─── Records to process ───
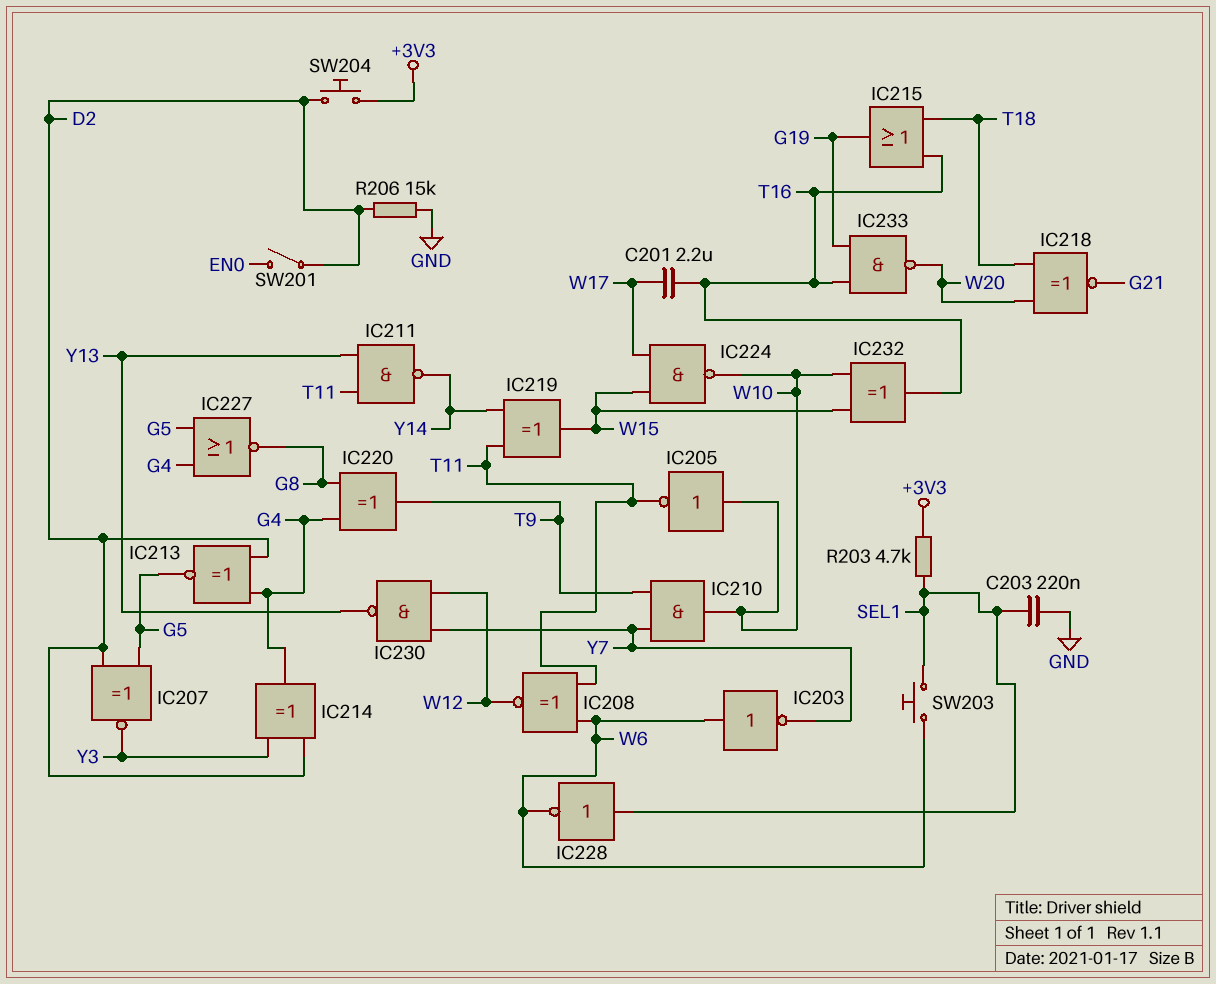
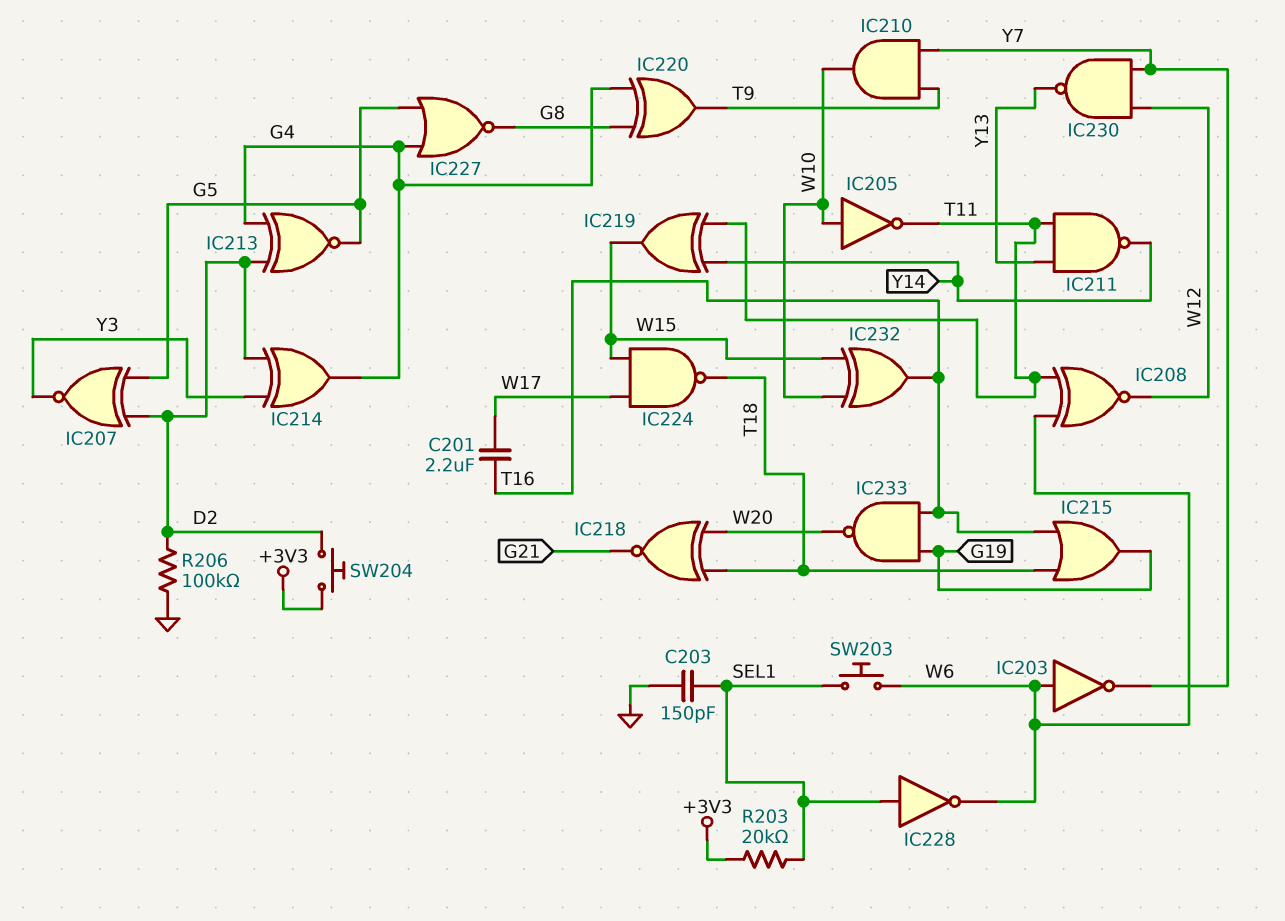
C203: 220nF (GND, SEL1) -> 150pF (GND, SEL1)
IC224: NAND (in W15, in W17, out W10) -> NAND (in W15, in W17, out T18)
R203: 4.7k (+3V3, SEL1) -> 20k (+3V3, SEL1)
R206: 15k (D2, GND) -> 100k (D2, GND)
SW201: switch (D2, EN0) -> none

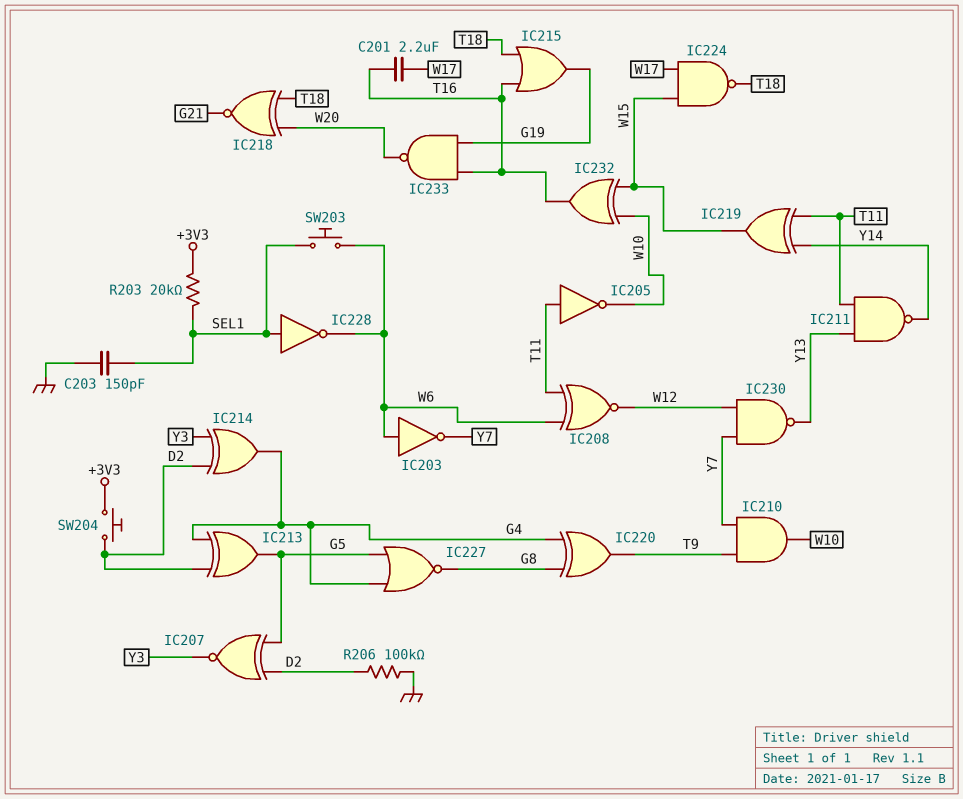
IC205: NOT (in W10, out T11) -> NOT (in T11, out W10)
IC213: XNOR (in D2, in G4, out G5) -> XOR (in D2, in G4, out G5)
───
─── Records to process ───
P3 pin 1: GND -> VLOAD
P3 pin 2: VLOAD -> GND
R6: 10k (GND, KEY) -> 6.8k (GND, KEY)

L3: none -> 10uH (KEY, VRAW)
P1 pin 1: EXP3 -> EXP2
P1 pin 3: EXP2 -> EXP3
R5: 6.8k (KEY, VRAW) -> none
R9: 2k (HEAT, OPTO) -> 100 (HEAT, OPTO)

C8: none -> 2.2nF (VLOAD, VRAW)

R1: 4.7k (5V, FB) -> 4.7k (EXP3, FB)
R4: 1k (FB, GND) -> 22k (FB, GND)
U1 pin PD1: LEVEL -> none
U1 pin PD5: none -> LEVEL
───
─── Records to process ───
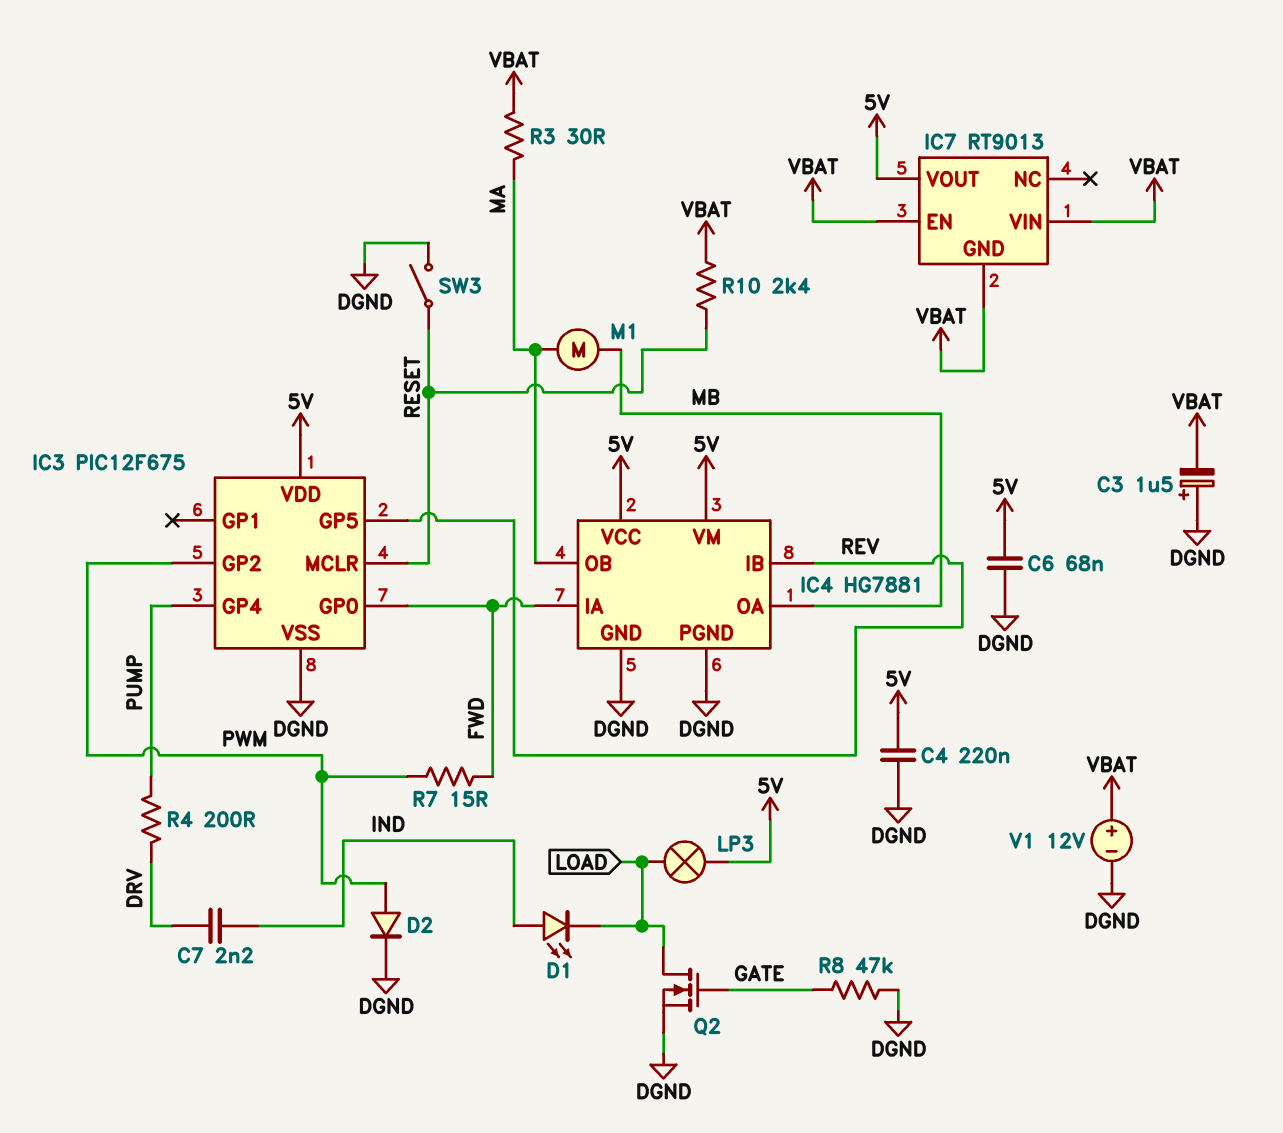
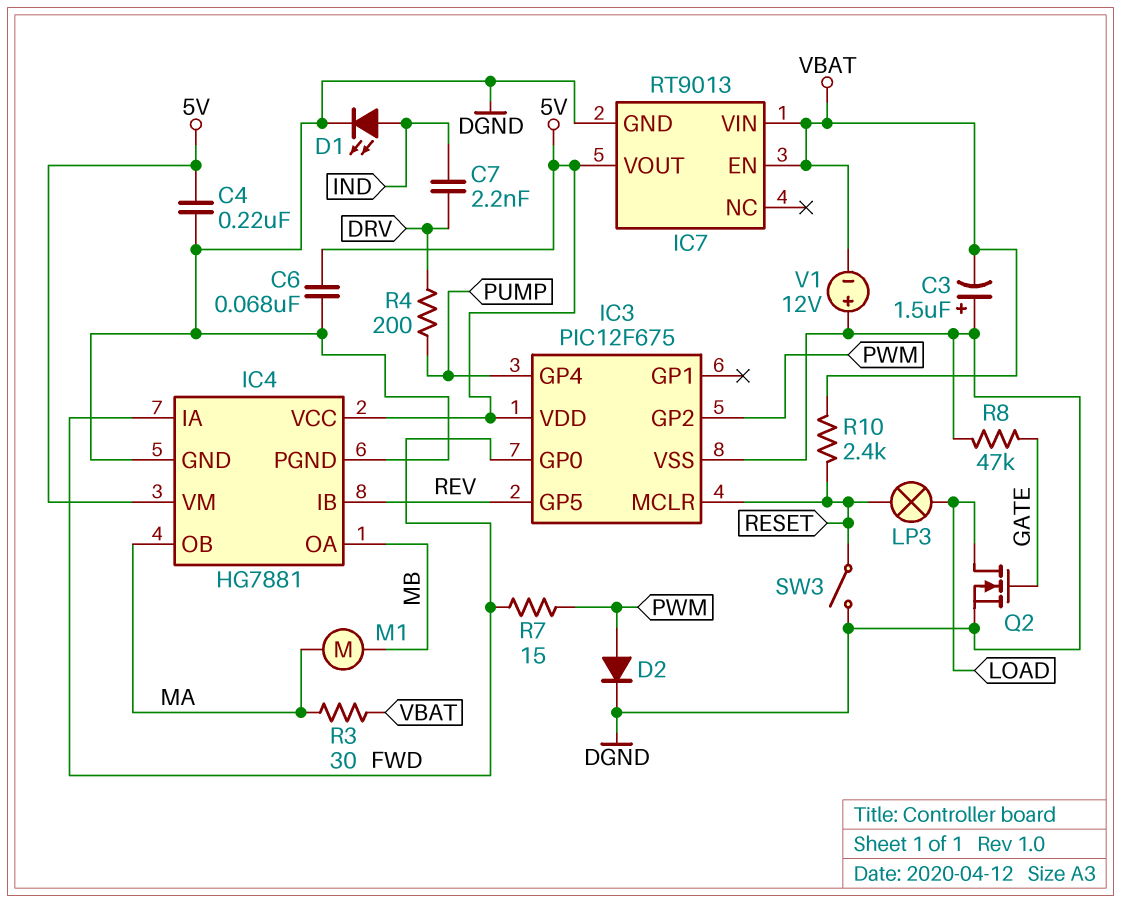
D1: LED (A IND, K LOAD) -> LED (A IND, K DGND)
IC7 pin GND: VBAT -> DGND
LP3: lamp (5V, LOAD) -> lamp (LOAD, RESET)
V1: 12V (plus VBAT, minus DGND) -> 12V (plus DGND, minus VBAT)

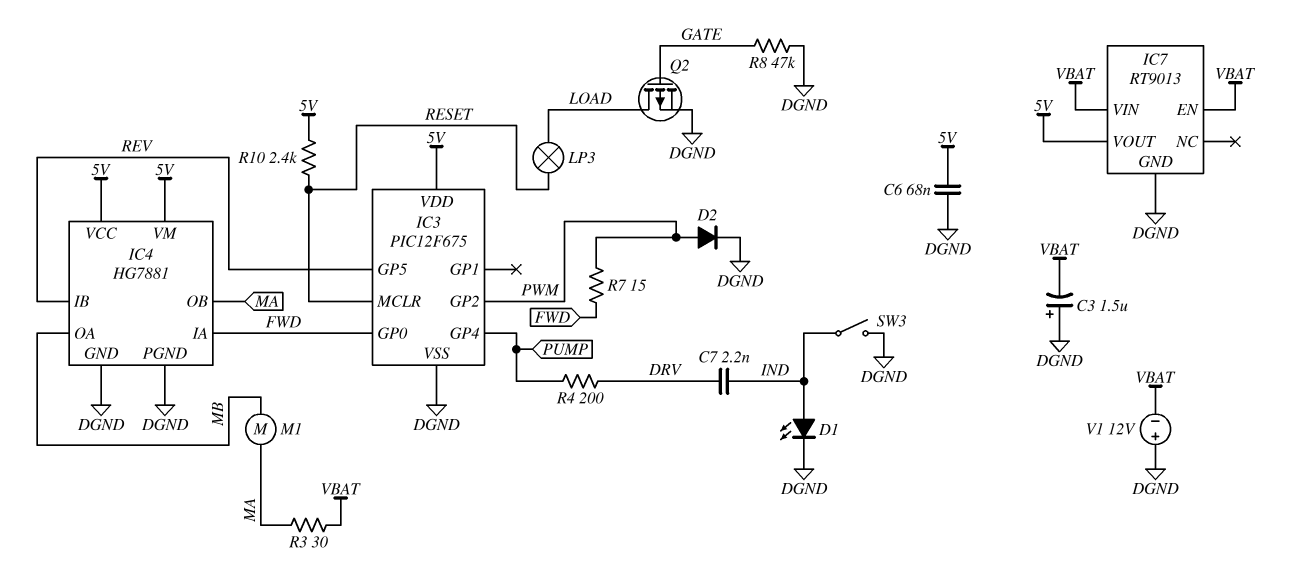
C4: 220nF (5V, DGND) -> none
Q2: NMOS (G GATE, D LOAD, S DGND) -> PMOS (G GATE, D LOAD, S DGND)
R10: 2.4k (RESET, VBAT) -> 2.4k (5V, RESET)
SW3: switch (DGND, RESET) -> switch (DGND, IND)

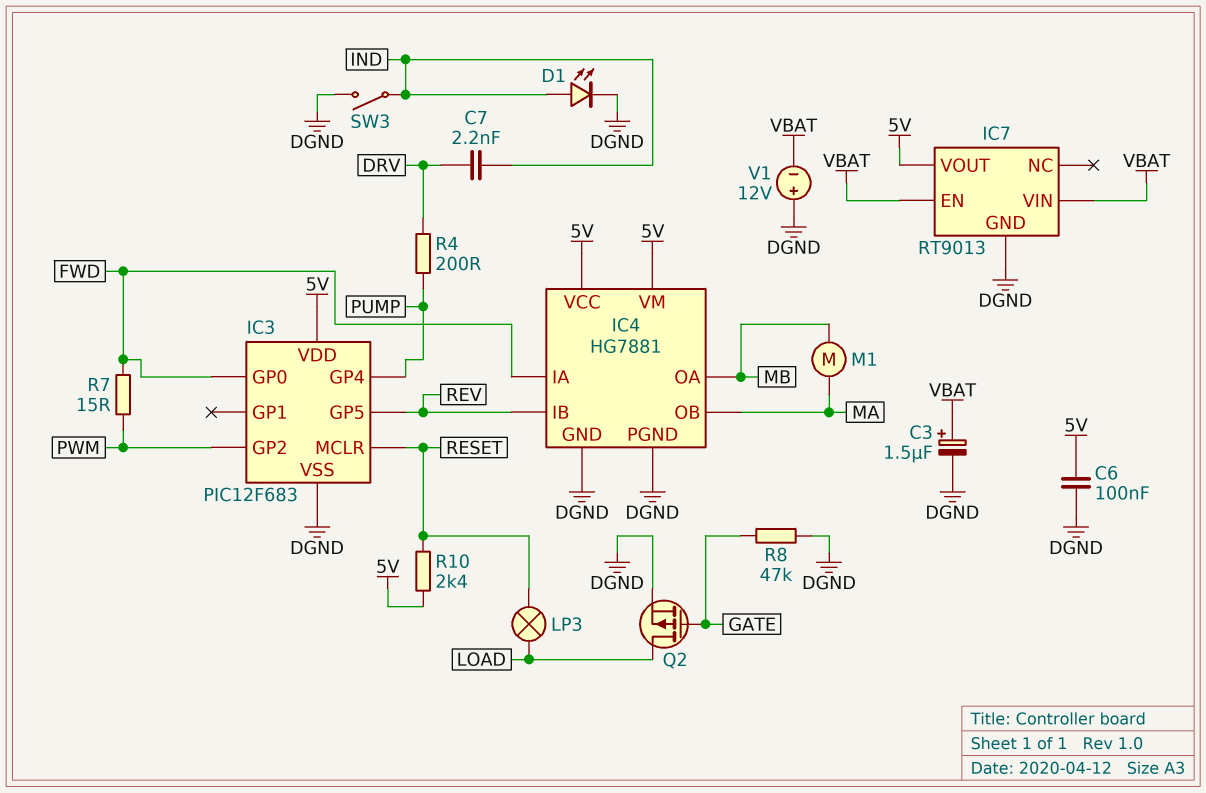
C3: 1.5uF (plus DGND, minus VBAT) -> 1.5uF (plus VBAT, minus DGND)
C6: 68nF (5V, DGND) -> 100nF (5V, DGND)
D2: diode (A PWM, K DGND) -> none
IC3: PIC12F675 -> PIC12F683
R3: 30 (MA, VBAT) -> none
───
> Work to be completed:
Among the entries above, find the line with "C6: 68nF (5V, DGND) -> 100nF (5V, DGND)" and the line with "R3: 30 (MA, VBAT) -> none"; give again exactly these two lines and all lines between them.

> Response box:
C6: 68nF (5V, DGND) -> 100nF (5V, DGND)
D2: diode (A PWM, K DGND) -> none
IC3: PIC12F675 -> PIC12F683
R3: 30 (MA, VBAT) -> none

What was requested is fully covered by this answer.